### Task statement
In the data below, one line contains "purple ellipse: (190, 144)" and a later one contains "pink cross: (126, 146) -> (191, 161), moved". Print both, with every line between them, exactly and alone.

### Supplied material
※ ※ ※
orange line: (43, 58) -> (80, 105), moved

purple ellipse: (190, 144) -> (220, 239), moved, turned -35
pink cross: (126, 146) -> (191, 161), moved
※ ※ ※
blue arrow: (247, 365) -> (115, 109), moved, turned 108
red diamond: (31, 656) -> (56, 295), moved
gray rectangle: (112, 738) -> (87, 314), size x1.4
※ ※ ※
### Answer section
purple ellipse: (190, 144) -> (220, 239), moved, turned -35
pink cross: (126, 146) -> (191, 161), moved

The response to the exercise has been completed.